DATASET RECORDS:

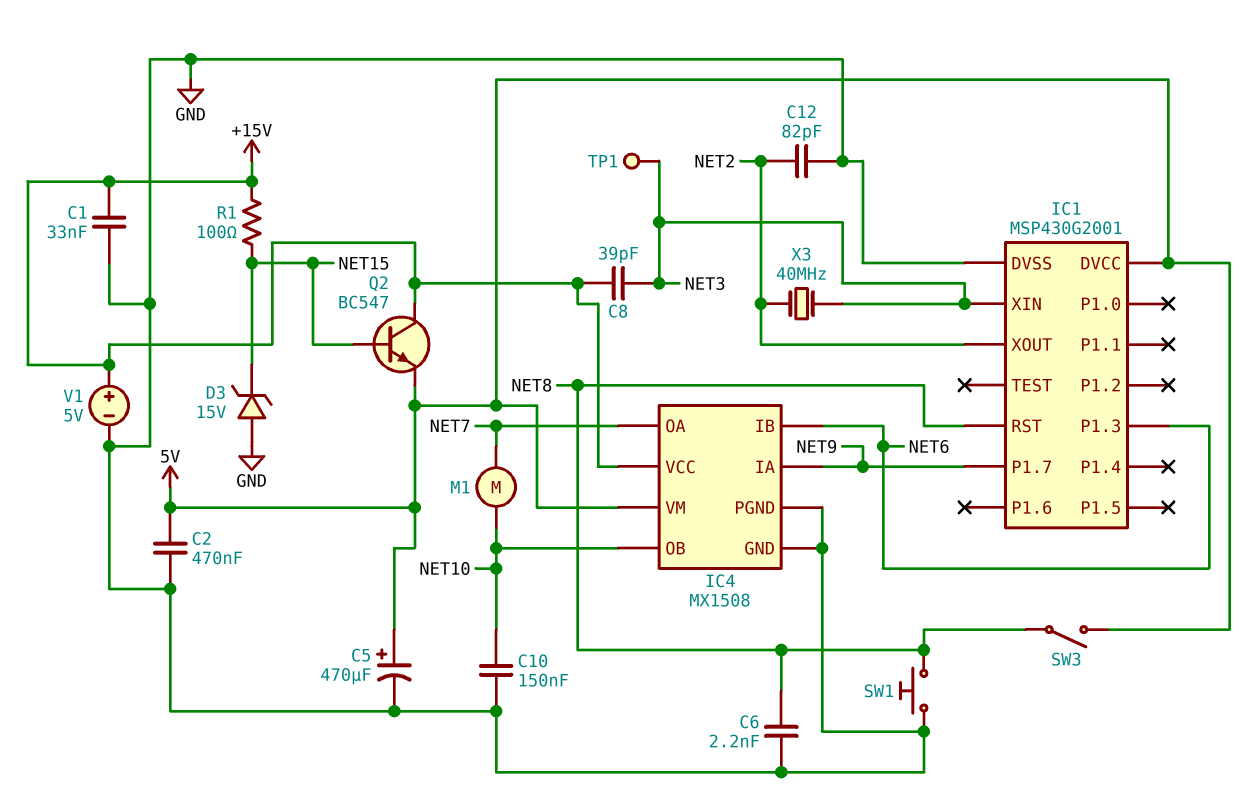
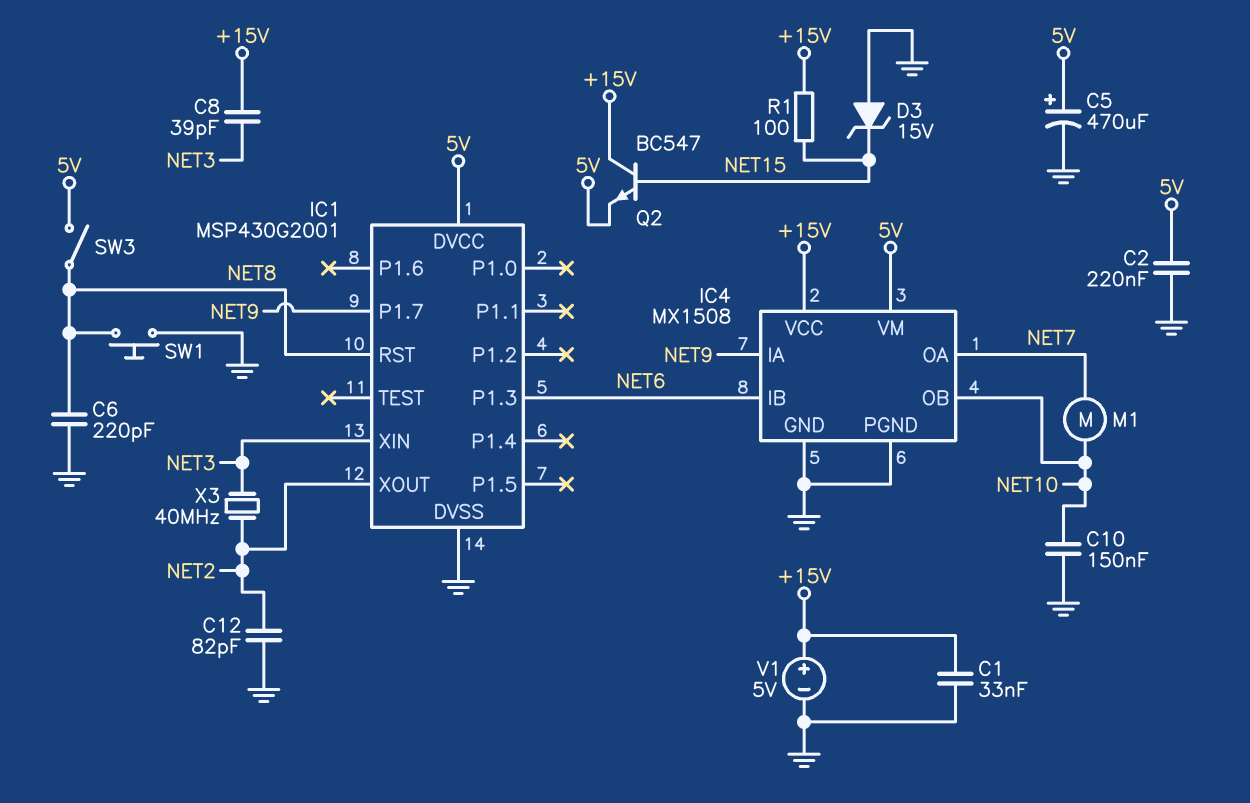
C2: 470nF (5V, GND) -> 220nF (5V, GND)
C6: 2.2nF (GND, NET8) -> 220pF (GND, NET8)
TP1: test point (NET3) -> none

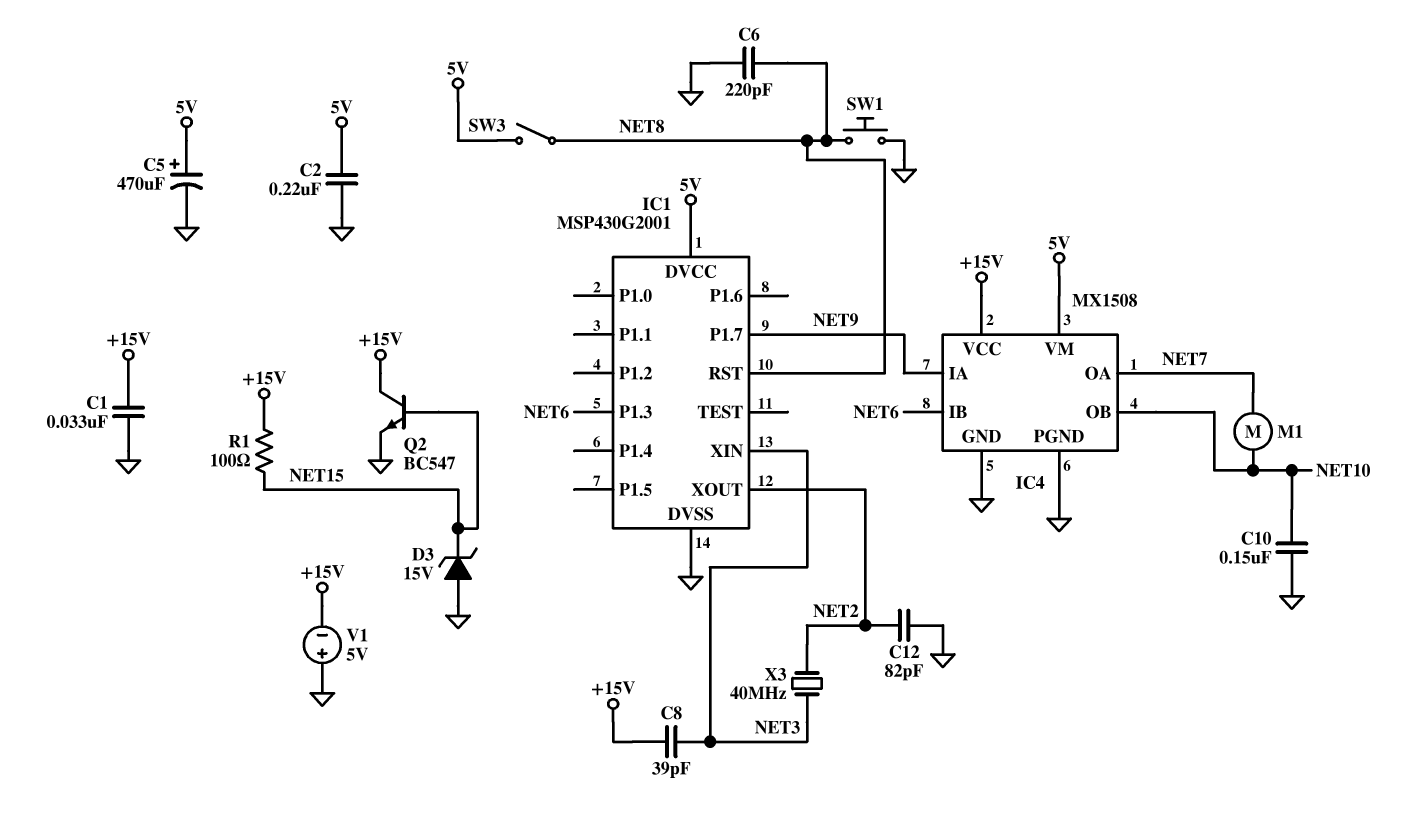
Q2: NPN BC547 (B NET15, C +15V, E 5V) -> NPN BC547 (B NET15, C +15V, E GND)
V1: 5V (plus +15V, minus GND) -> 5V (plus GND, minus +15V)

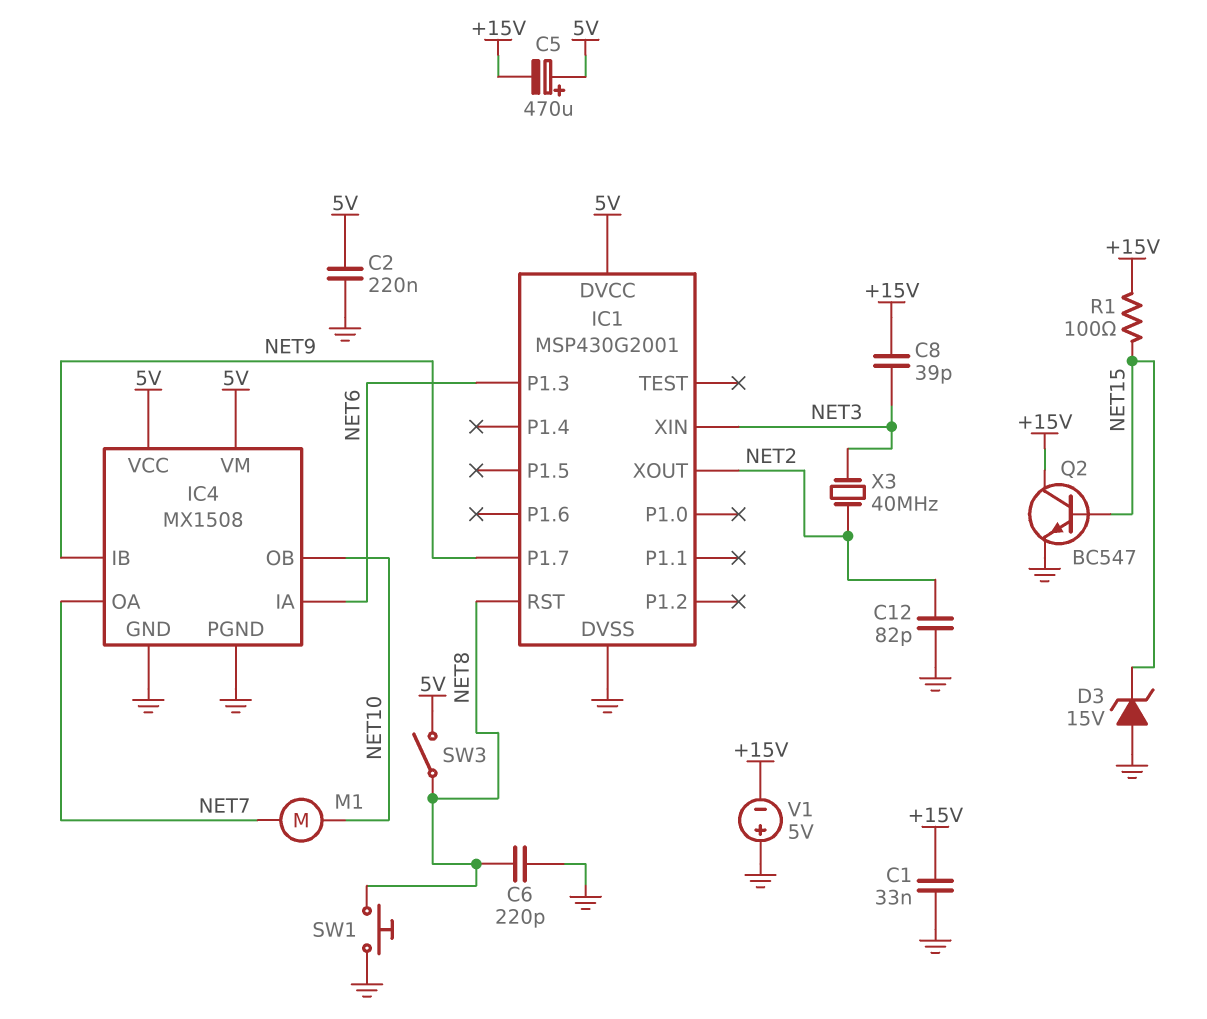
C5: 470uF (plus 5V, minus GND) -> 470uF (plus 5V, minus +15V)
C10: 150nF (GND, NET10) -> none
IC4 pin IA: NET9 -> NET6
IC4 pin IB: NET6 -> NET9
IC4 pin VCC: +15V -> 5V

INSTRUCTIONS FOR THE TASK: Nothing but the lines from the line containing "Q2: NPN BC547" through the end of the records belongs in the answer, written out exactly, both ends included, without pictures.

ANSWER BOX:
Q2: NPN BC547 (B NET15, C +15V, E 5V) -> NPN BC547 (B NET15, C +15V, E GND)
V1: 5V (plus +15V, minus GND) -> 5V (plus GND, minus +15V)

C5: 470uF (plus 5V, minus GND) -> 470uF (plus 5V, minus +15V)
C10: 150nF (GND, NET10) -> none
IC4 pin IA: NET9 -> NET6
IC4 pin IB: NET6 -> NET9
IC4 pin VCC: +15V -> 5V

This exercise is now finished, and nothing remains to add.